Repeat all entries word for word; skip images.

━━━━━━━━━━━━━━━━

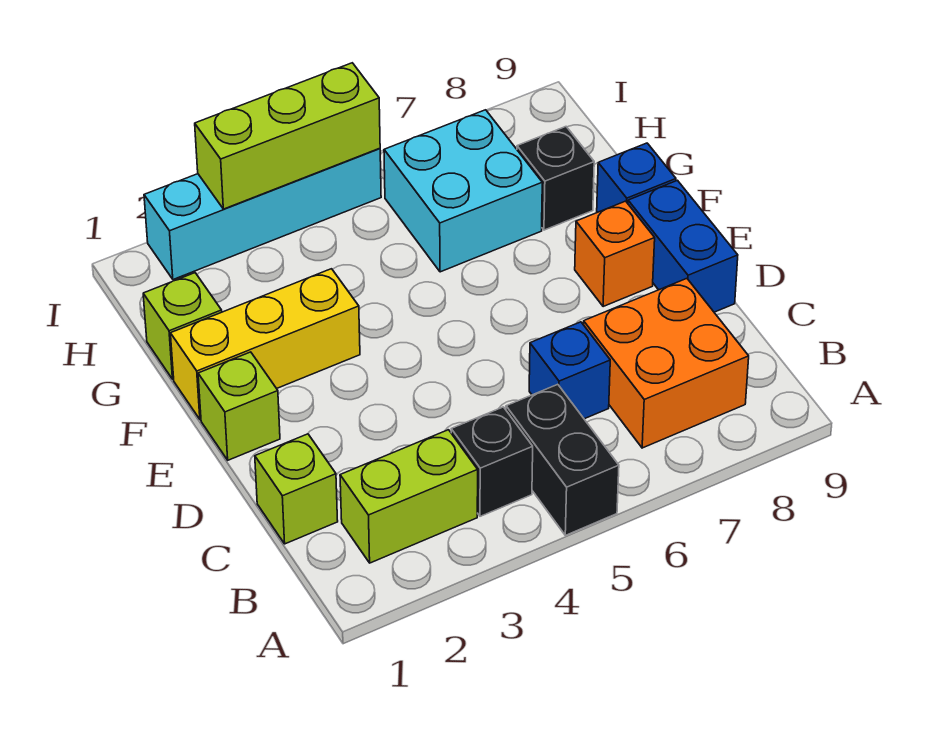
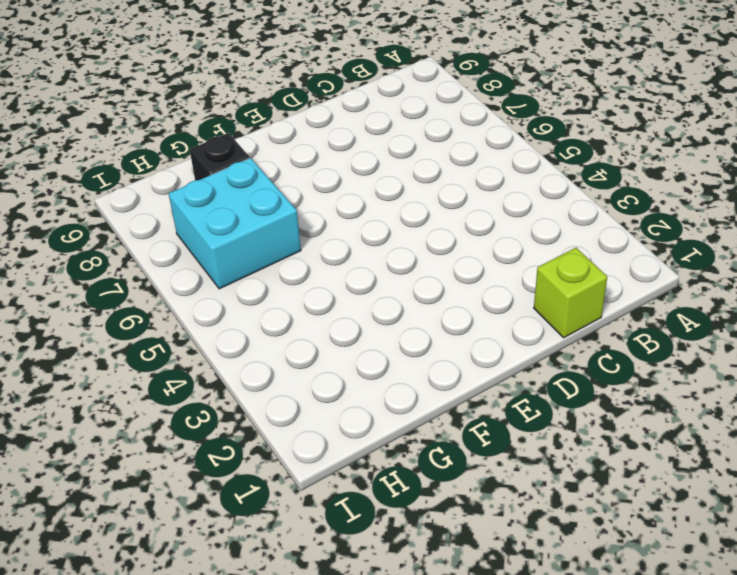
none -> black brick A5:B5 level 1
none -> lime brick B2:B3 level 1
none -> black brick B4 level 1

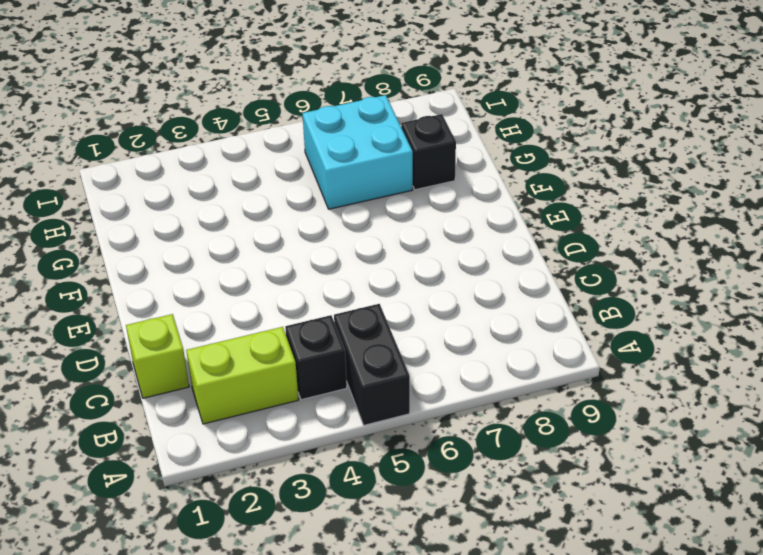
none -> orange brick B7:C8 level 1
none -> blue brick C6 level 1
none -> blue brick D9:E9 level 1

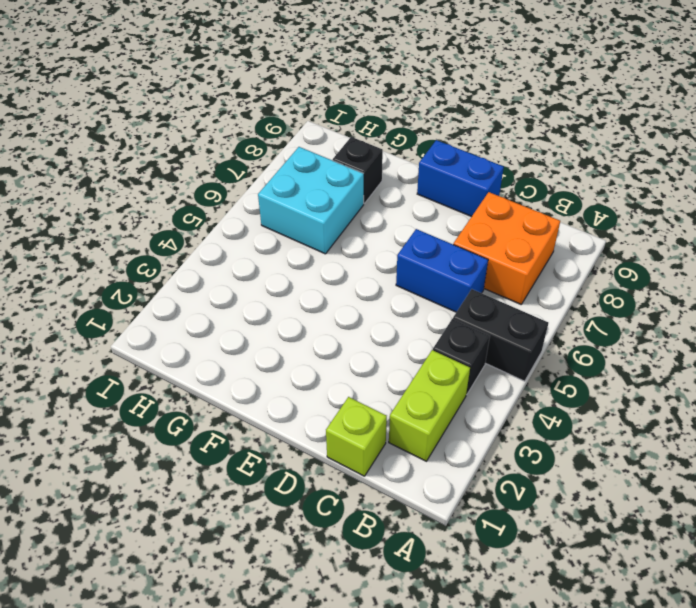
blue brick C6:D6 level 1 -> blue brick C6 level 1
none -> lime brick E1 level 1
none -> orange brick E8 level 1
none -> yellow brick F1:F3 level 1

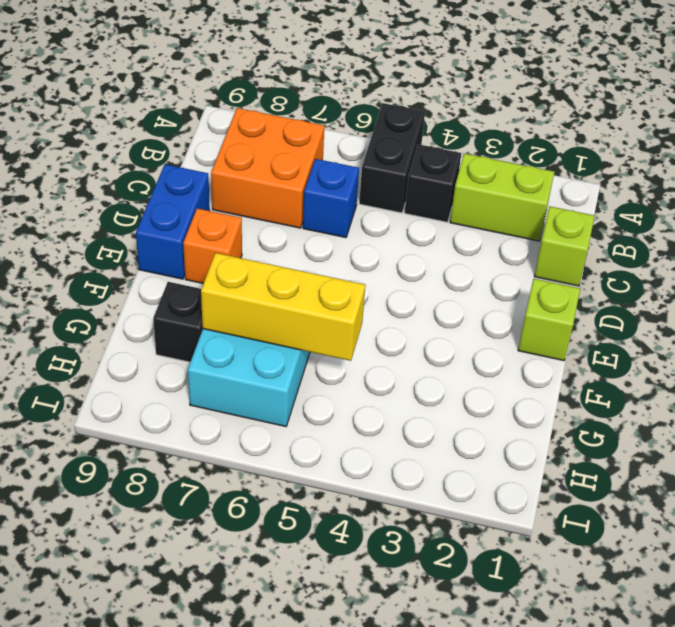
yellow brick G5:G7 level 2 -> yellow brick F1:F3 level 1
none -> blue brick F9 level 1
none -> lime brick G1 level 1
none -> cyan brick I2:I5 level 1

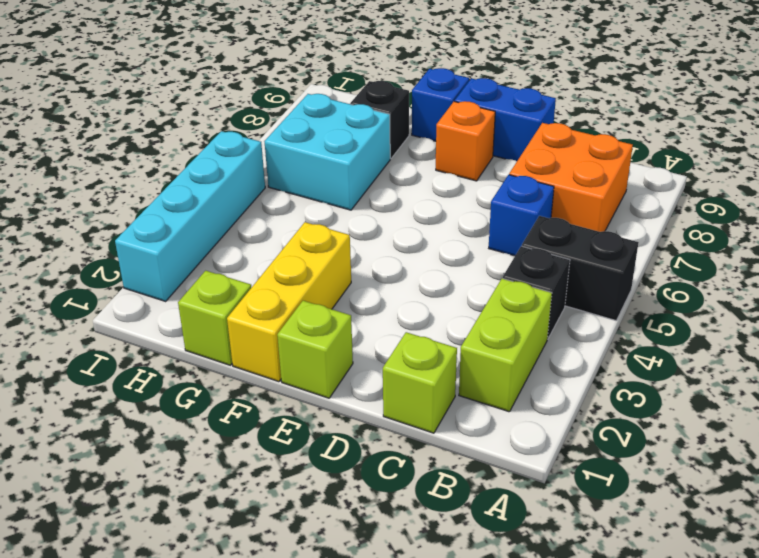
none -> lime brick I3:I5 level 2

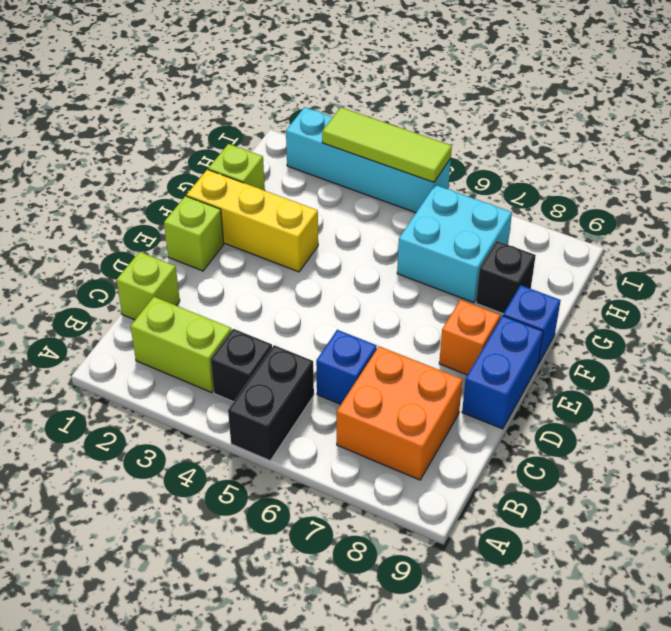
lime tile I3:I5 level 2 -> lime brick I3:I5 level 2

━━━━━━━━━━━━━━━━

— Solved problem —
none -> black brick A5:B5 level 1
none -> lime brick B2:B3 level 1
none -> black brick B4 level 1

none -> orange brick B7:C8 level 1
none -> blue brick C6 level 1
none -> blue brick D9:E9 level 1

blue brick C6:D6 level 1 -> blue brick C6 level 1
none -> lime brick E1 level 1
none -> orange brick E8 level 1
none -> yellow brick F1:F3 level 1

yellow brick G5:G7 level 2 -> yellow brick F1:F3 level 1
none -> blue brick F9 level 1
none -> lime brick G1 level 1
none -> cyan brick I2:I5 level 1

none -> lime brick I3:I5 level 2

lime tile I3:I5 level 2 -> lime brick I3:I5 level 2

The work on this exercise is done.